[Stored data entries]
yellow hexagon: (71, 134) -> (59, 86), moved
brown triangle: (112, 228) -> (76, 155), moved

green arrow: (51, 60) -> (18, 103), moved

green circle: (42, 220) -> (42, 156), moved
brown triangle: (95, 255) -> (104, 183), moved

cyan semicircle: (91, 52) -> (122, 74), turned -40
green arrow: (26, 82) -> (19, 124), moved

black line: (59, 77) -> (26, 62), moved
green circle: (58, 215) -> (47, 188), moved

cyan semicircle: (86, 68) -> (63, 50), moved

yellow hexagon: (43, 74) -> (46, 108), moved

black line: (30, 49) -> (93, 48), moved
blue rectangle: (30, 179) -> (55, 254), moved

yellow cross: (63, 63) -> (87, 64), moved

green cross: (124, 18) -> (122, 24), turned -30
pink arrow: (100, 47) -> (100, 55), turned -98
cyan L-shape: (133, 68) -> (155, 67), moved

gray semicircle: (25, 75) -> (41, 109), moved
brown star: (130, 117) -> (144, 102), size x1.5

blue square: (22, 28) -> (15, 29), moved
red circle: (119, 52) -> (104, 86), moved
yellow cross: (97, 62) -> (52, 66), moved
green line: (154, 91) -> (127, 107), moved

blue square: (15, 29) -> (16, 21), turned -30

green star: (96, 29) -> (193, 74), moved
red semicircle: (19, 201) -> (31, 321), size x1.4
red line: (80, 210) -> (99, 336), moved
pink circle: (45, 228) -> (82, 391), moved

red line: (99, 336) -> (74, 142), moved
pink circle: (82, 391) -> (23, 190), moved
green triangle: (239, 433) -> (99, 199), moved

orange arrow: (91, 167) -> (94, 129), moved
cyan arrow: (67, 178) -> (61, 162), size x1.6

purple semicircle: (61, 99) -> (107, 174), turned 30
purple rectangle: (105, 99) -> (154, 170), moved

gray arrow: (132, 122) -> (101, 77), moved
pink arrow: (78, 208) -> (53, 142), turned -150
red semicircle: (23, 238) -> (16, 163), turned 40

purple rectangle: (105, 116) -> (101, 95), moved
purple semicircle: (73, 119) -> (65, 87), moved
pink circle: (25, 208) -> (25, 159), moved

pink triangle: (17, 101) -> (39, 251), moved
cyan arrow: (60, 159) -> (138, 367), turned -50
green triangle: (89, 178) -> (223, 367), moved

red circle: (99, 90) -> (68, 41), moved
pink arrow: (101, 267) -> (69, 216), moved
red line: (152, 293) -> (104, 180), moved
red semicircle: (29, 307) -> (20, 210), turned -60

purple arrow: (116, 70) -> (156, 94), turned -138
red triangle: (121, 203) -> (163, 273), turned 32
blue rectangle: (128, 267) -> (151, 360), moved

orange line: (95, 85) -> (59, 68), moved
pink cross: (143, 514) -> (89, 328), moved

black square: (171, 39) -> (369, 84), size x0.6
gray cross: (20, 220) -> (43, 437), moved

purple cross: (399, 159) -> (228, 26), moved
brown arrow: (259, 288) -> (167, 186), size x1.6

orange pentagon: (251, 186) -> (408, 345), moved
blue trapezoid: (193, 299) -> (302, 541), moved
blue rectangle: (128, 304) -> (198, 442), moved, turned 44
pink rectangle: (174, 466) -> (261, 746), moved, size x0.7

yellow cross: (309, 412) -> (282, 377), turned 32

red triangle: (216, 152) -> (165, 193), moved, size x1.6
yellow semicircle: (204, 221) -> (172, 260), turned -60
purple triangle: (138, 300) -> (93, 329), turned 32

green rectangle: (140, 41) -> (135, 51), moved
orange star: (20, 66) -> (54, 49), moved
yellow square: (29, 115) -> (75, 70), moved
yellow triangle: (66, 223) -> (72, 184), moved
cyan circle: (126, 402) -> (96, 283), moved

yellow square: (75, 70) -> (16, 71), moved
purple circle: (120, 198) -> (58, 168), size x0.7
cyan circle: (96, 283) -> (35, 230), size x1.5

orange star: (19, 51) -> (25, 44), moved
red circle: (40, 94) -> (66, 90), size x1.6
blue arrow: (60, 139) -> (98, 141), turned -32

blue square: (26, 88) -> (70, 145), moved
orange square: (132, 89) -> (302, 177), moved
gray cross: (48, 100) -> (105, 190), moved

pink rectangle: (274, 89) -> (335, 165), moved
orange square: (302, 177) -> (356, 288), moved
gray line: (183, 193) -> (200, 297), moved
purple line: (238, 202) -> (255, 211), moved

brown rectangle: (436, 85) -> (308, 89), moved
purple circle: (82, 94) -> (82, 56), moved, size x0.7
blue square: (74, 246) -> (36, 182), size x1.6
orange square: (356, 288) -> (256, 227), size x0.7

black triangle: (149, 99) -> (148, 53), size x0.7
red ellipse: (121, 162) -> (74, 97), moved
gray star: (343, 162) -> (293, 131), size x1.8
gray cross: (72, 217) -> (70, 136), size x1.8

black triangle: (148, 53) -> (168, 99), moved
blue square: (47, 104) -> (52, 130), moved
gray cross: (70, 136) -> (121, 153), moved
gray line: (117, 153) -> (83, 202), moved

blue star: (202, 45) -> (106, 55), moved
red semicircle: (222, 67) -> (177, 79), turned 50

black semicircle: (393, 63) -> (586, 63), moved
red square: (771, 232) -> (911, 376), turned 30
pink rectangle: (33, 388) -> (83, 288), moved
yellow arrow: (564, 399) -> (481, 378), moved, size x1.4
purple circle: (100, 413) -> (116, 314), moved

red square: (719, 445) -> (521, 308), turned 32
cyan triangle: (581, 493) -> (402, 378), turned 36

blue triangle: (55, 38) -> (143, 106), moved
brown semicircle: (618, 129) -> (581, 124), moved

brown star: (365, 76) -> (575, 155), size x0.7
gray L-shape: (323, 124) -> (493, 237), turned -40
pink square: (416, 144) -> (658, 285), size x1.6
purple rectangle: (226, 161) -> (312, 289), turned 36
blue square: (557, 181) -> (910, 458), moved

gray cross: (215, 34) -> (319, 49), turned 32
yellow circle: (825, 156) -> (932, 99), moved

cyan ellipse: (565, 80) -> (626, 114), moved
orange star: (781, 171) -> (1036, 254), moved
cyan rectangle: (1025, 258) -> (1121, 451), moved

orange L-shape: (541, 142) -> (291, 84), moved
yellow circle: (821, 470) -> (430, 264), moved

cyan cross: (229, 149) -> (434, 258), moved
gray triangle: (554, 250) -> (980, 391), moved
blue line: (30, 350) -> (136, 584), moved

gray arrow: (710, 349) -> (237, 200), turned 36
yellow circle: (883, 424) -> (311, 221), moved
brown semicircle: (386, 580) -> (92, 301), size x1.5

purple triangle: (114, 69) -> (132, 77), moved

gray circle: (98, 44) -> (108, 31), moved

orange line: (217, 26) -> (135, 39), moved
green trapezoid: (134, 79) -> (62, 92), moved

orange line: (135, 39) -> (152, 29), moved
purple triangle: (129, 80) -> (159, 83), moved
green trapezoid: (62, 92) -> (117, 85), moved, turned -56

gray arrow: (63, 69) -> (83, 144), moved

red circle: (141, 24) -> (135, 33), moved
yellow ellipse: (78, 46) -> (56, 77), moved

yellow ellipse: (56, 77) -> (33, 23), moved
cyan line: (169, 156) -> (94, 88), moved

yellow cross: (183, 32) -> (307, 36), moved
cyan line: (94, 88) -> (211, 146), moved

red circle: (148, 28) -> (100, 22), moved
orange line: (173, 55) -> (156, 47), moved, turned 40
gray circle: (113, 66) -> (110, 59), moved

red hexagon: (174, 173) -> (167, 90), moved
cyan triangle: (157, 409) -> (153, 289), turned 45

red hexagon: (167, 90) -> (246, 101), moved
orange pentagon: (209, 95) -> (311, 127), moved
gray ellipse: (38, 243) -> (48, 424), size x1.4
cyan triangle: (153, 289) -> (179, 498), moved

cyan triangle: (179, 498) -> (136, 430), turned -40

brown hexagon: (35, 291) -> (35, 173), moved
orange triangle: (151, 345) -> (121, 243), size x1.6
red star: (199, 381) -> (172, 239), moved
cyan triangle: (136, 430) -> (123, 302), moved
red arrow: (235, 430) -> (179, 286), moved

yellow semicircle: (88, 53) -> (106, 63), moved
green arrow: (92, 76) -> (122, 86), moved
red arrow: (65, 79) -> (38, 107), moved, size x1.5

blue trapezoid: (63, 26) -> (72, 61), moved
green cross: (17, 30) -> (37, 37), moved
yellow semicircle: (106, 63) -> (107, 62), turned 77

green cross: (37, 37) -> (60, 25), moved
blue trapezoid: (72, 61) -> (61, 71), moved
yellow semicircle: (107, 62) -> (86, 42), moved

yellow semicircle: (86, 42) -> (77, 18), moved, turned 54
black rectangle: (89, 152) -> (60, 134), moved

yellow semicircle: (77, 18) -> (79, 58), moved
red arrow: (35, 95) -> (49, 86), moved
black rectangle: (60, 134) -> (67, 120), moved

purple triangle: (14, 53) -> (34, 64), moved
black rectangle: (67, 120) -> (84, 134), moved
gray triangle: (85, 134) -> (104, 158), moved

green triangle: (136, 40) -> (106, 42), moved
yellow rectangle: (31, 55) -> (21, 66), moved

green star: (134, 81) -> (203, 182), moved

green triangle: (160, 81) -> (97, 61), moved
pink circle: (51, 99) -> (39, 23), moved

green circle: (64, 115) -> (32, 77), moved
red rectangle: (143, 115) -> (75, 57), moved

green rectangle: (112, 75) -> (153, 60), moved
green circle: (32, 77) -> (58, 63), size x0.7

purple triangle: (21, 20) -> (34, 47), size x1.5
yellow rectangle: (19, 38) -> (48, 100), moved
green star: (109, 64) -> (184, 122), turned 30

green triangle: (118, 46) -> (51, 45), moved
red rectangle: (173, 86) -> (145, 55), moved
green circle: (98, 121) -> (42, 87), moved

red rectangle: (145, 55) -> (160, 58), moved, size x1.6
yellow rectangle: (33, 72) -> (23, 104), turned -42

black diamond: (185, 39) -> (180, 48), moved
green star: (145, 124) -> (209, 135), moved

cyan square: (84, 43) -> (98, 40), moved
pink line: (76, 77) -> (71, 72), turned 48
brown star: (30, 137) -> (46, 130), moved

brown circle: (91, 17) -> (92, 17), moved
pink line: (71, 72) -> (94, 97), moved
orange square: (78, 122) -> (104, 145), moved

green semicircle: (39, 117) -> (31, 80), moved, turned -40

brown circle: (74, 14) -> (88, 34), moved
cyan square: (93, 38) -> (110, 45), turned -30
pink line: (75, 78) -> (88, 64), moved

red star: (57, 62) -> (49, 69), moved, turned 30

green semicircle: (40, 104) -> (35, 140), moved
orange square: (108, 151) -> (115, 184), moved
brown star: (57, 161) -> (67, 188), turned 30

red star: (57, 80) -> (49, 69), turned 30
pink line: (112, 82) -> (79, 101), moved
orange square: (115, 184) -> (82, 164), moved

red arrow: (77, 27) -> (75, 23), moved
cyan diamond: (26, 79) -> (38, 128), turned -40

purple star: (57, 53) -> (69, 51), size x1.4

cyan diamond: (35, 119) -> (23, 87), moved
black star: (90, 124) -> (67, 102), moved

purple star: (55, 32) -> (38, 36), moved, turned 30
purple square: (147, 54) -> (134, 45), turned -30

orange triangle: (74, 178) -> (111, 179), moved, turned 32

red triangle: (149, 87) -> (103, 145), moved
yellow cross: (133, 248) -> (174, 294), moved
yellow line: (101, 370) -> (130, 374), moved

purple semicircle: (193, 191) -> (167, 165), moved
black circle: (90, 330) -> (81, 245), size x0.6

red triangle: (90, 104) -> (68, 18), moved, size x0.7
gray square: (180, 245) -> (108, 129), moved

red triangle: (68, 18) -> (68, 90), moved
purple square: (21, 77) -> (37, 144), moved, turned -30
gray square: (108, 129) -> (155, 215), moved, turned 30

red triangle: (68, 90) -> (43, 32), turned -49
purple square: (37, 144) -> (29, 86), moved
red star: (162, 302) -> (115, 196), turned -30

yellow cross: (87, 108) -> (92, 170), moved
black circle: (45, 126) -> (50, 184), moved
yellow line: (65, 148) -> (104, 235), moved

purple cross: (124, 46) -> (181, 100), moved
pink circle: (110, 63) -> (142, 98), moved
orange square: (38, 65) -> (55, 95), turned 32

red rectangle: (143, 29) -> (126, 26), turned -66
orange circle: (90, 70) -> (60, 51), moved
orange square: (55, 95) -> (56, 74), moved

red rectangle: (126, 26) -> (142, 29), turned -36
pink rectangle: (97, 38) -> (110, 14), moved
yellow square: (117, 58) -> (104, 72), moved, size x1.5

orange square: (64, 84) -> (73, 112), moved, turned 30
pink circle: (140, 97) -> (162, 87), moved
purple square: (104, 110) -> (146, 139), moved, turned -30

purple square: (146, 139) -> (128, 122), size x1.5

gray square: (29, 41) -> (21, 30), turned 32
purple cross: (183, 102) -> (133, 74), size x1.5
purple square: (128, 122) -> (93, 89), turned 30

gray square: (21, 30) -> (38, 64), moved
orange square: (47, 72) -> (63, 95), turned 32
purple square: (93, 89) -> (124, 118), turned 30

* _WORK TASK_
Going back over the entries above, copy word for word every line from the one that has "yellow semicircle: (107, 62)" on through the one that has "green triangle: (160, 81) -> (97, 61), moved".

* _EXPECTED ANSWER_
yellow semicircle: (107, 62) -> (86, 42), moved

yellow semicircle: (86, 42) -> (77, 18), moved, turned 54
black rectangle: (89, 152) -> (60, 134), moved

yellow semicircle: (77, 18) -> (79, 58), moved
red arrow: (35, 95) -> (49, 86), moved
black rectangle: (60, 134) -> (67, 120), moved

purple triangle: (14, 53) -> (34, 64), moved
black rectangle: (67, 120) -> (84, 134), moved
gray triangle: (85, 134) -> (104, 158), moved

green triangle: (136, 40) -> (106, 42), moved
yellow rectangle: (31, 55) -> (21, 66), moved

green star: (134, 81) -> (203, 182), moved

green triangle: (160, 81) -> (97, 61), moved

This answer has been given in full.